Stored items
"""

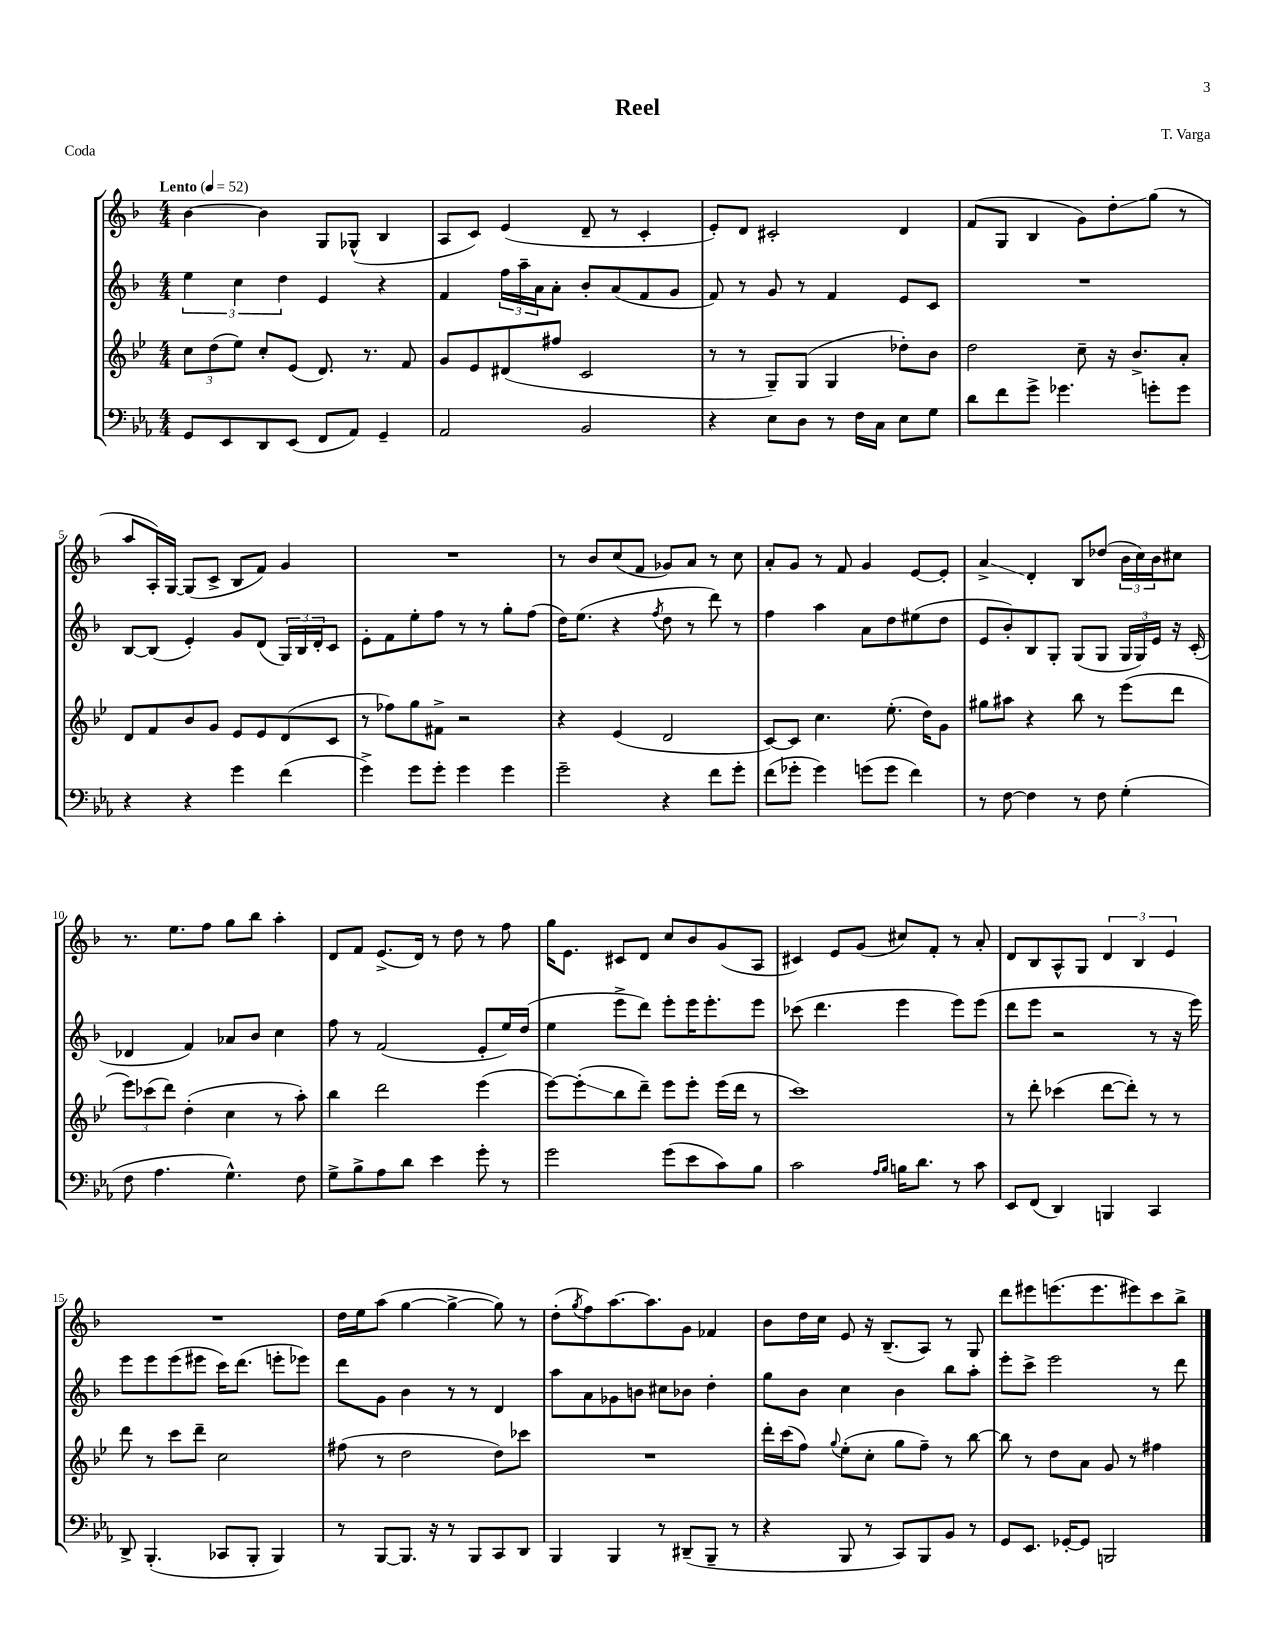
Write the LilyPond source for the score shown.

\header { title = "Reel" composer = "T. Varga" piece = "Coda" }
<<
\new StaffGroup <<
\new Staff = "s0" {
    \clef treble \key f \major \numericTimeSignature \time 4/4 \tempo "Lento" 4 = 52
    bes'4~ bes'4 g8 ges8-^( bes4 |
    a8 c'8) e'4( d'8-- r8 c'4-. |
    e'8-.) d'8 cis'2-. d'4 |
    f'8( g8 bes4 g'8) d''8-.\glissando g''8( r8 |
    a''8 a16-.) g16~ g8( c'8-> bes8 f'8) g'4 |
    R1 |
    r8 bes'8 c''8( f'8 ges'8) a'8 r8 c''8 |
    a'8-. g'8 r8 f'8 g'4 e'8~ e'8-. |
    a'4->\glissando d'4-. bes8 des''8( \tuplet 3/2 { bes'16 c''16) bes'16 } cis''8 |
    r8. e''8. f''8 g''8 bes''8 a''4-. |
    d'8 f'8 e'8.->( d'16) r8 d''8 r8 f''8 |
    g''16 e'8. cis'8 d'8 c''8 bes'8 g'8( a8 |
    cis'4) e'8 g'8( cis''8) f'8-. r8 a'8-. |
    d'8 bes8 a8-^ g8 \tuplet 3/2 { d'4 bes4 e'4 } |
    R1 |
    d''16 e''16 a''8( g''4~ g''4~-> g''8) r8 |
    d''8-.( \acciaccatura { g''8 } f''8) a''8.~ a''8. g'8 fes'4 |
    bes'8 d''16 c''16 e'8 r16 bes8.--( a8) r8 g8 |
    d'''8 eis'''8 e'''8.( e'''8. eis'''8) c'''8 bes''8-> \bar "|." |
}
\new Staff = "s1" {
    \clef treble \key f \major \numericTimeSignature \time 4/4
    \tuplet 3/2 { e''4 c''4 d''4 } e'4 r4 |
    f'4 \tuplet 3/2 { f''16 a''16-- a'16 } a'8-. bes'8-. a'8( f'8 g'8 |
    f'8) r8 g'8 r8 f'4 e'8 c'8 |
    R1 |
    bes8~ bes8( e'4-.) g'8 d'8( \tuplet 3/2 { g16) bes16 d'16-. } c'8 |
    e'8-. f'8 e''8-. f''8 r8 r8 g''8-. f''8( |
    d''16) e''8.( r4 \acciaccatura { f''8 } d''8 r8 d'''8) r8 |
    f''4 a''4 a'8 d''8 eis''8( d''8 |
    e'8 bes'8-.) bes8 g8-. g8( g8 \tuplet 3/2 { g16 g16) e'16 } r16 c'16-.( |
    des'4 f'4) aes'8 bes'8 c''4 |
    f''8 r8 f'2( e'8-. e''16) d''16( |
    e''4 e'''8-> d'''8) e'''8-. e'''16 e'''8.-. e'''8 |
    ces'''8( d'''4. e'''4 e'''8) e'''8( |
    d'''8 e'''8 r2 r8 r16 e'''16) |
    e'''8 e'''8 e'''8( eis'''8 c'''16) d'''8.( e'''8-. ees'''8) |
    d'''8 g'8 bes'4 r8 r8 d'4 |
    a''8 a'8 ges'8 b'8 cis''8 bes'8 d''4-. |
    g''8 bes'8 c''4 bes'4 bes''8 a''8-. |
    e'''8-. c'''8-> e'''2 r8 d'''8 \bar "|." |
}
\new Staff = "s2" {
    \clef treble \key bes \major \numericTimeSignature \time 4/4
    \tuplet 3/2 { c''8 d''8( ees''8) } c''8-. ees'8( d'8.) r8. f'8 |
    g'8 ees'8 dis'8( fis''8 c'2 |
    r8 r8 g8--) g8( g4 des''8-.) bes'8 |
    d''2 c''8-- r16 bes'8.-> a'8-. |
    d'8 f'8 bes'8 g'8 ees'8 ees'8 d'8( c'8 |
    r8 fes''8) g''8 fis'8-> r2 |
    r4 ees'4( d'2 |
    c'8~) c'8 c''4. ees''8.-.( d''16) g'8 |
    gis''8 ais''8 r4 bes''8 r8 ees'''8( d'''8 |
    \tuplet 3/2 { ees'''8) ces'''8( d'''8) } d''4-.( c''4 r8 a''8-.) |
    bes''4 d'''2 ees'''4( |
    ees'''8~) ees'''8-.\glissando( bes''8 d'''8--) ees'''8 ees'''8-. ees'''16( d'''16 r8 |
    c'''1) |
    r8 d'''8-. ces'''4( d'''8~ d'''8-.) r8 r8 |
    d'''8 r8 c'''8 d'''8-- c''2 |
    fis''8( r8 d''2 d''8) ces'''8 |
    R1 |
    d'''16-. c'''16( f''8) \appoggiatura { g''8 } ees''8-.( c''8-. g''8 f''8--) r8 bes''8~ |
    bes''8 r8 d''8 a'8 g'8 r8 fis''4 \bar "|." |
}
\new Staff = "s3" {
    \clef bass \key ees \major \numericTimeSignature \time 4/4
    g,8 ees,8 d,8 ees,8( f,8 aes,8) g,4-- |
    aes,2 bes,2 |
    r4 ees8 d8 r8 f16 c16 ees8 g8 |
    d'8 f'8 g'8-> ges'4. g'8-. g'8 |
    r4 r4 g'4 f'4( |
    g'4->) g'8 g'8-. g'4 g'4 |
    g'2-- r4 f'8 g'8-. |
    f'8( ges'8-. ges'4) g'8( g'8 f'4) |
    r8 f8~ f4 r8 f8 g4-.( |
    f8 aes4. g4.-^) f8 |
    g8-> bes8-> aes8 d'8 ees'4 g'8-. r8 |
    g'2 g'8( ees'8 c'8) bes8 |
    c'2 \grace { aes16 bes16 } b16 d'8. r8 c'8 |
    ees,8 f,8( d,4) b,,4 c,4 |
    d,8-> bes,,4.-.( ces,8 bes,,8-. bes,,4) |
    r8 bes,,8~ bes,,8. r16 r8 bes,,8 c,8 d,8 |
    bes,,4 bes,,4 r8 dis,8--( bes,,8-- r8 |
    r4 bes,,8 r8 c,8) bes,,8 bes,8 r8 |
    g,8 ees,8. ges,16~-. ges,8 b,,2 \bar "|." |
}
>>
>>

"""

▸ **What to do**
Collect every line in the records above that contains the word "treble", and copy each one in full.

▸ **Output below**
    \clef treble \key f \major \numericTimeSignature \time 4/4 \tempo "Lento" 4 = 52
    \clef treble \key f \major \numericTimeSignature \time 4/4
    \clef treble \key bes \major \numericTimeSignature \time 4/4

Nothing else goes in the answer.